» Problem statement
Beneath this instruction is a listing; write out exactly the line that contains "to [154, 292]" and each line after it to the last.

──────── Information supplied

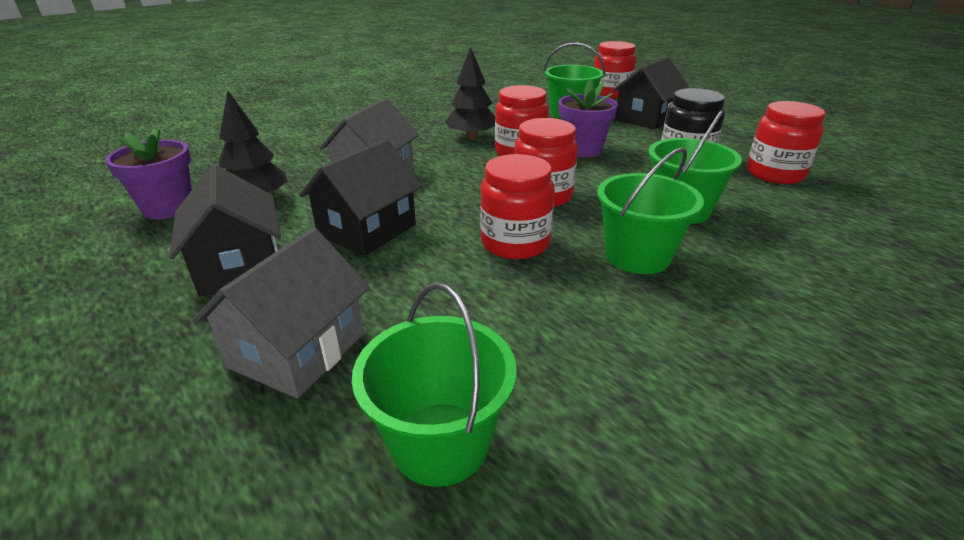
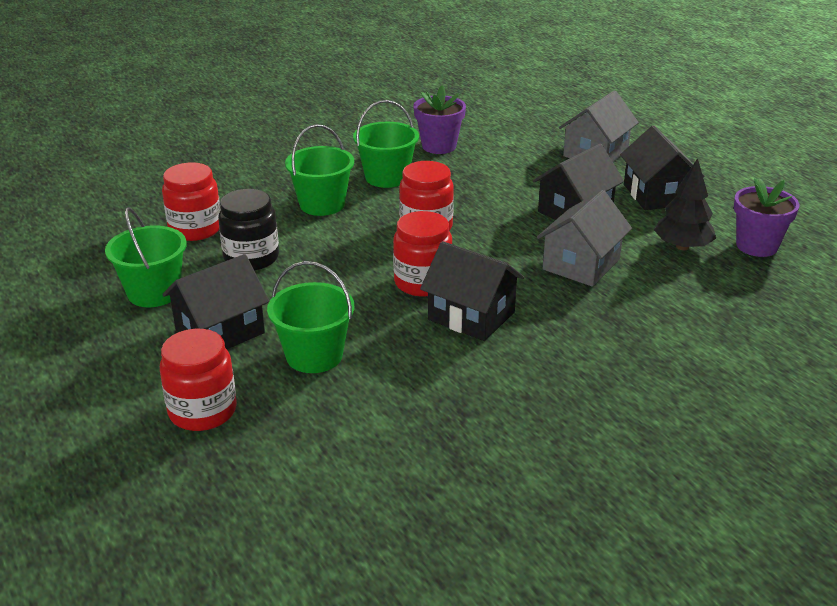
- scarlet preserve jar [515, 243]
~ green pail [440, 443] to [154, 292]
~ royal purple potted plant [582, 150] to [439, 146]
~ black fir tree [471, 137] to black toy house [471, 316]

────────────────

» Written solution
~ green pail [440, 443] to [154, 292]
~ royal purple potted plant [582, 150] to [439, 146]
~ black fir tree [471, 137] to black toy house [471, 316]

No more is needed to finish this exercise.